## About this exercise
Quote all lines below exactly. Images stay out.

## Supplied records

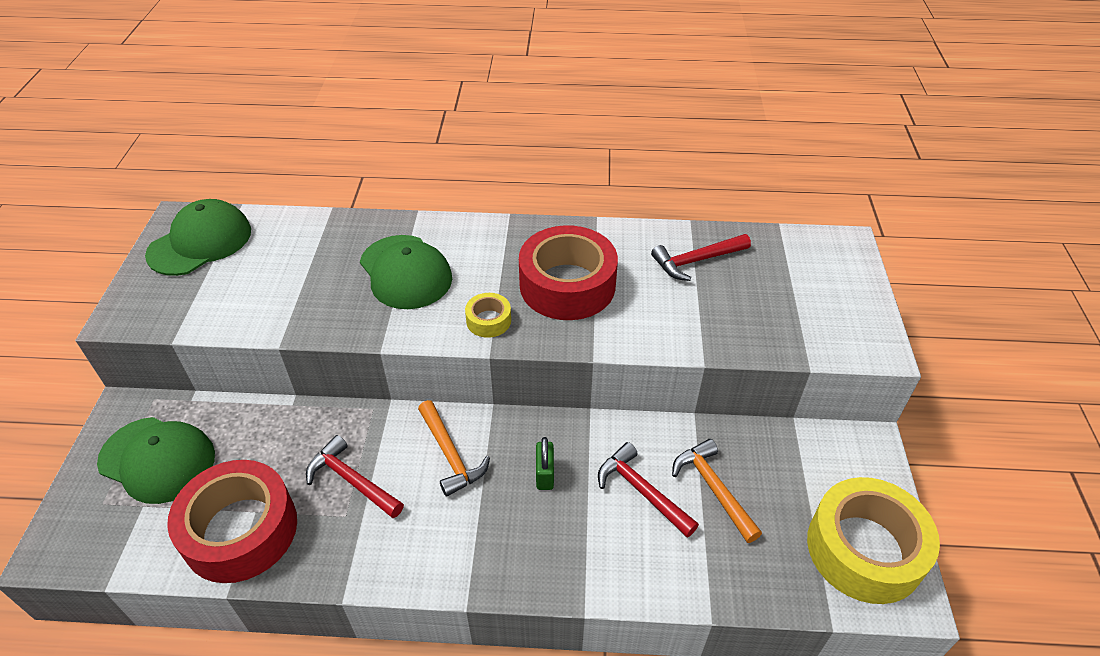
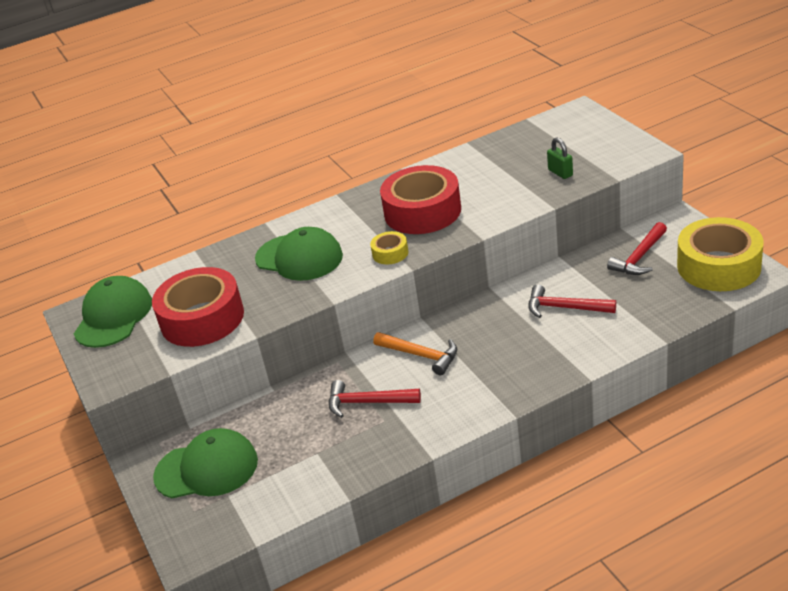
camera: 25 degrees left, 10 degrees down
red tape [167,460,297,583] -> red tape moved to [152,267,244,347]
green padlock [536,437,554,490] -> green padlock moved to [547,137,573,179]
red hammer [651,234,751,281] -> red hammer moved to [607,222,667,275]
orange hammer [672,439,762,543] -> none

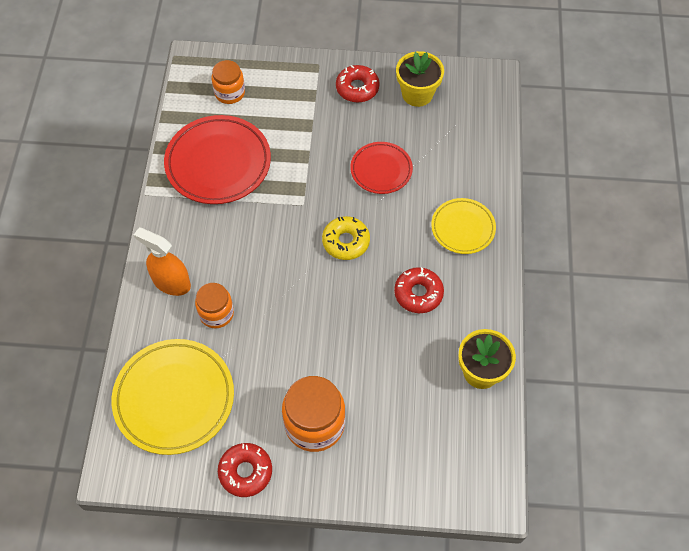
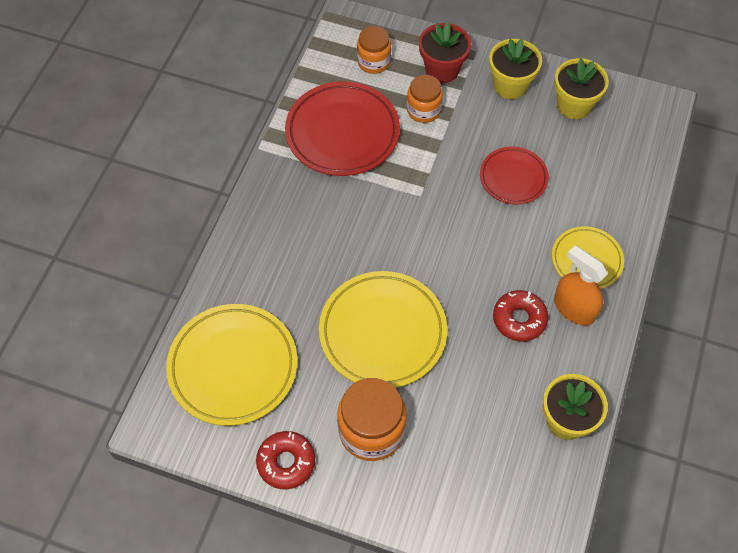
camera: 15 degrees right, 0 degrees up
orange spray bottle [134,228,191,296] -> orange spray bottle moved to [554,245,608,326]
orange jar [195,283,234,328] -> orange jar moved to [407,75,443,123]
yellow donut [322,216,370,260] -> none
red donut [336,65,380,103] -> yellow flower pot [489,39,542,99]
none -> yellow plate [319,271,447,388]
none -> red flower pot [419,22,471,83]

## Solution
camera: 25 degrees left, 10 degrees down
red tape [167,460,297,583] -> red tape moved to [152,267,244,347]
green padlock [536,437,554,490] -> green padlock moved to [547,137,573,179]
red hammer [651,234,751,281] -> red hammer moved to [607,222,667,275]
orange hammer [672,439,762,543] -> none

camera: 15 degrees right, 0 degrees up
orange spray bottle [134,228,191,296] -> orange spray bottle moved to [554,245,608,326]
orange jar [195,283,234,328] -> orange jar moved to [407,75,443,123]
yellow donut [322,216,370,260] -> none
red donut [336,65,380,103] -> yellow flower pot [489,39,542,99]
none -> yellow plate [319,271,447,388]
none -> red flower pot [419,22,471,83]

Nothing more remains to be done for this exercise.